TASK INSTRUCTIONS - In full and without alteration, return the records below.

EXERCISE DATA -
* * *
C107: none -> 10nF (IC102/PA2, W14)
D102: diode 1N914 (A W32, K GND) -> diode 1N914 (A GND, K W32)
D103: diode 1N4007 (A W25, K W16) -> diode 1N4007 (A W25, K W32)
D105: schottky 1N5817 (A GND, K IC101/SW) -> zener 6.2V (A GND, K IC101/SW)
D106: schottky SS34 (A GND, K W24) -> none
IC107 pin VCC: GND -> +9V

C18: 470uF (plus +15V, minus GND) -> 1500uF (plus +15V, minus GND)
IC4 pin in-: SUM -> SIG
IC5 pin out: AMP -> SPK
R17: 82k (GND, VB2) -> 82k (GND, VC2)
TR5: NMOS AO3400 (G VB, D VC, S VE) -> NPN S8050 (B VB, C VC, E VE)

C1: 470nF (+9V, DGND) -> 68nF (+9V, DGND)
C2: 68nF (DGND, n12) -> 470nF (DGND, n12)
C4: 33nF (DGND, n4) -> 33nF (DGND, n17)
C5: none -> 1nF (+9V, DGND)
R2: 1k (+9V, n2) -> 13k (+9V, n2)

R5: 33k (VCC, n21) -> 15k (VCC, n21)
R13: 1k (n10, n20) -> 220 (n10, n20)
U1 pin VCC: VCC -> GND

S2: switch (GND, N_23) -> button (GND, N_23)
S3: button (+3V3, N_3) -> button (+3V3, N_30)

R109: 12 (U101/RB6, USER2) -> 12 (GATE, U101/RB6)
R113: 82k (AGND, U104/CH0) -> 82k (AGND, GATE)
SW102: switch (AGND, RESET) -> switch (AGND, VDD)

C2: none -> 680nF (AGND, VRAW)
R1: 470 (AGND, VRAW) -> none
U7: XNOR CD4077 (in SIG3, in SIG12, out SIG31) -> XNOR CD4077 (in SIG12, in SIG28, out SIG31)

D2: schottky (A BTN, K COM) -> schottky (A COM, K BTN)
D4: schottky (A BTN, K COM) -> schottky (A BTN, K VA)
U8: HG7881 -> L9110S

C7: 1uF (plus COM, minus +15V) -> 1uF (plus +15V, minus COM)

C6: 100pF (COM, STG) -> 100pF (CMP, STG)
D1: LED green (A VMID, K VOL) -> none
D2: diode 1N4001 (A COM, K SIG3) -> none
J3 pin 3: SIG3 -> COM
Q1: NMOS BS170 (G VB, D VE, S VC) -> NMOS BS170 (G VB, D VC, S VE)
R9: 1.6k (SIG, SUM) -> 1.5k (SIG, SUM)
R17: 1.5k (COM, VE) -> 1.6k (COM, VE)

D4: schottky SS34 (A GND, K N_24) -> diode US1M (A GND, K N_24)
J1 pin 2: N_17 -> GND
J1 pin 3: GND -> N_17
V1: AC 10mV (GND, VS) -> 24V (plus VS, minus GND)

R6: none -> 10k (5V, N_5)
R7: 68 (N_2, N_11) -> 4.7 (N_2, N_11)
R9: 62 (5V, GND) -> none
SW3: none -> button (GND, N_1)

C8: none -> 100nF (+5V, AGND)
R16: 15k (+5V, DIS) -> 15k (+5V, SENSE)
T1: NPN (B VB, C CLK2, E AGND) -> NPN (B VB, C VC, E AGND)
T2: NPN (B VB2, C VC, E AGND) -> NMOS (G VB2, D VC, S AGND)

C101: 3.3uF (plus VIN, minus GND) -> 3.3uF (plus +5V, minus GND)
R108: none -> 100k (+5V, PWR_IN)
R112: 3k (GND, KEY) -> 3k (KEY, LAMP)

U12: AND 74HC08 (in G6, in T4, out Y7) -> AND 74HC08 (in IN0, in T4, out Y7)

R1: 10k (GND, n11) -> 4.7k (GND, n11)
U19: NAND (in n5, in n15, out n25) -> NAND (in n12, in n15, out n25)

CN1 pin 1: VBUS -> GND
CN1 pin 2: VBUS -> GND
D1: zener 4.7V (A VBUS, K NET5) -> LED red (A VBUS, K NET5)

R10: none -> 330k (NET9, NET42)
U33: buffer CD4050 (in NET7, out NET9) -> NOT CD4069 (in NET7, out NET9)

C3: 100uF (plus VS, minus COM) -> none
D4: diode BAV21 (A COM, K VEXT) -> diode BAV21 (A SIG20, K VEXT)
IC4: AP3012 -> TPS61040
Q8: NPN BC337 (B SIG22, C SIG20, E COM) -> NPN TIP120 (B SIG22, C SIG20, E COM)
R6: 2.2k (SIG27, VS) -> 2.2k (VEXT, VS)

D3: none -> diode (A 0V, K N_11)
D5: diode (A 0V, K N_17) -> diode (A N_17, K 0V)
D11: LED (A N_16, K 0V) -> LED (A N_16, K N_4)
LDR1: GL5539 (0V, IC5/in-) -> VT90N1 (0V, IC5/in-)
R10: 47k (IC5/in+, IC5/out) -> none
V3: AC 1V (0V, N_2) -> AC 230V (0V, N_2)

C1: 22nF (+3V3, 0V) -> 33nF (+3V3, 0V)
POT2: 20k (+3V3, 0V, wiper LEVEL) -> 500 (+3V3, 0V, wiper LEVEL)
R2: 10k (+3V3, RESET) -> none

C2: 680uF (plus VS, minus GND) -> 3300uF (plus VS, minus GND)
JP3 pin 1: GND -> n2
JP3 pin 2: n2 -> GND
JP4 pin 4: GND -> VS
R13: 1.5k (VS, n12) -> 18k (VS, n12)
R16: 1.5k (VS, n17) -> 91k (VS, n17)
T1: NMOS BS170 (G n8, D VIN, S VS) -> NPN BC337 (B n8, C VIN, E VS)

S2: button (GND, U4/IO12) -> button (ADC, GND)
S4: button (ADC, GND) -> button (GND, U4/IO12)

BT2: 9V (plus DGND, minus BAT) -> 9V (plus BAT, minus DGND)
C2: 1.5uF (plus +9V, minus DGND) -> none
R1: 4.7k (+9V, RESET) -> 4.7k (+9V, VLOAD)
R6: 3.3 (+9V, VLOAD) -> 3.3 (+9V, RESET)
* * *
THE ANSWER -
C107: none -> 10nF (IC102/PA2, W14)
D102: diode 1N914 (A W32, K GND) -> diode 1N914 (A GND, K W32)
D103: diode 1N4007 (A W25, K W16) -> diode 1N4007 (A W25, K W32)
D105: schottky 1N5817 (A GND, K IC101/SW) -> zener 6.2V (A GND, K IC101/SW)
D106: schottky SS34 (A GND, K W24) -> none
IC107 pin VCC: GND -> +9V

C18: 470uF (plus +15V, minus GND) -> 1500uF (plus +15V, minus GND)
IC4 pin in-: SUM -> SIG
IC5 pin out: AMP -> SPK
R17: 82k (GND, VB2) -> 82k (GND, VC2)
TR5: NMOS AO3400 (G VB, D VC, S VE) -> NPN S8050 (B VB, C VC, E VE)

C1: 470nF (+9V, DGND) -> 68nF (+9V, DGND)
C2: 68nF (DGND, n12) -> 470nF (DGND, n12)
C4: 33nF (DGND, n4) -> 33nF (DGND, n17)
C5: none -> 1nF (+9V, DGND)
R2: 1k (+9V, n2) -> 13k (+9V, n2)

R5: 33k (VCC, n21) -> 15k (VCC, n21)
R13: 1k (n10, n20) -> 220 (n10, n20)
U1 pin VCC: VCC -> GND

S2: switch (GND, N_23) -> button (GND, N_23)
S3: button (+3V3, N_3) -> button (+3V3, N_30)

R109: 12 (U101/RB6, USER2) -> 12 (GATE, U101/RB6)
R113: 82k (AGND, U104/CH0) -> 82k (AGND, GATE)
SW102: switch (AGND, RESET) -> switch (AGND, VDD)

C2: none -> 680nF (AGND, VRAW)
R1: 470 (AGND, VRAW) -> none
U7: XNOR CD4077 (in SIG3, in SIG12, out SIG31) -> XNOR CD4077 (in SIG12, in SIG28, out SIG31)

D2: schottky (A BTN, K COM) -> schottky (A COM, K BTN)
D4: schottky (A BTN, K COM) -> schottky (A BTN, K VA)
U8: HG7881 -> L9110S

C7: 1uF (plus COM, minus +15V) -> 1uF (plus +15V, minus COM)

C6: 100pF (COM, STG) -> 100pF (CMP, STG)
D1: LED green (A VMID, K VOL) -> none
D2: diode 1N4001 (A COM, K SIG3) -> none
J3 pin 3: SIG3 -> COM
Q1: NMOS BS170 (G VB, D VE, S VC) -> NMOS BS170 (G VB, D VC, S VE)
R9: 1.6k (SIG, SUM) -> 1.5k (SIG, SUM)
R17: 1.5k (COM, VE) -> 1.6k (COM, VE)

D4: schottky SS34 (A GND, K N_24) -> diode US1M (A GND, K N_24)
J1 pin 2: N_17 -> GND
J1 pin 3: GND -> N_17
V1: AC 10mV (GND, VS) -> 24V (plus VS, minus GND)

R6: none -> 10k (5V, N_5)
R7: 68 (N_2, N_11) -> 4.7 (N_2, N_11)
R9: 62 (5V, GND) -> none
SW3: none -> button (GND, N_1)

C8: none -> 100nF (+5V, AGND)
R16: 15k (+5V, DIS) -> 15k (+5V, SENSE)
T1: NPN (B VB, C CLK2, E AGND) -> NPN (B VB, C VC, E AGND)
T2: NPN (B VB2, C VC, E AGND) -> NMOS (G VB2, D VC, S AGND)

C101: 3.3uF (plus VIN, minus GND) -> 3.3uF (plus +5V, minus GND)
R108: none -> 100k (+5V, PWR_IN)
R112: 3k (GND, KEY) -> 3k (KEY, LAMP)

U12: AND 74HC08 (in G6, in T4, out Y7) -> AND 74HC08 (in IN0, in T4, out Y7)

R1: 10k (GND, n11) -> 4.7k (GND, n11)
U19: NAND (in n5, in n15, out n25) -> NAND (in n12, in n15, out n25)

CN1 pin 1: VBUS -> GND
CN1 pin 2: VBUS -> GND
D1: zener 4.7V (A VBUS, K NET5) -> LED red (A VBUS, K NET5)

R10: none -> 330k (NET9, NET42)
U33: buffer CD4050 (in NET7, out NET9) -> NOT CD4069 (in NET7, out NET9)

C3: 100uF (plus VS, minus COM) -> none
D4: diode BAV21 (A COM, K VEXT) -> diode BAV21 (A SIG20, K VEXT)
IC4: AP3012 -> TPS61040
Q8: NPN BC337 (B SIG22, C SIG20, E COM) -> NPN TIP120 (B SIG22, C SIG20, E COM)
R6: 2.2k (SIG27, VS) -> 2.2k (VEXT, VS)

D3: none -> diode (A 0V, K N_11)
D5: diode (A 0V, K N_17) -> diode (A N_17, K 0V)
D11: LED (A N_16, K 0V) -> LED (A N_16, K N_4)
LDR1: GL5539 (0V, IC5/in-) -> VT90N1 (0V, IC5/in-)
R10: 47k (IC5/in+, IC5/out) -> none
V3: AC 1V (0V, N_2) -> AC 230V (0V, N_2)

C1: 22nF (+3V3, 0V) -> 33nF (+3V3, 0V)
POT2: 20k (+3V3, 0V, wiper LEVEL) -> 500 (+3V3, 0V, wiper LEVEL)
R2: 10k (+3V3, RESET) -> none

C2: 680uF (plus VS, minus GND) -> 3300uF (plus VS, minus GND)
JP3 pin 1: GND -> n2
JP3 pin 2: n2 -> GND
JP4 pin 4: GND -> VS
R13: 1.5k (VS, n12) -> 18k (VS, n12)
R16: 1.5k (VS, n17) -> 91k (VS, n17)
T1: NMOS BS170 (G n8, D VIN, S VS) -> NPN BC337 (B n8, C VIN, E VS)

S2: button (GND, U4/IO12) -> button (ADC, GND)
S4: button (ADC, GND) -> button (GND, U4/IO12)

BT2: 9V (plus DGND, minus BAT) -> 9V (plus BAT, minus DGND)
C2: 1.5uF (plus +9V, minus DGND) -> none
R1: 4.7k (+9V, RESET) -> 4.7k (+9V, VLOAD)
R6: 3.3 (+9V, VLOAD) -> 3.3 (+9V, RESET)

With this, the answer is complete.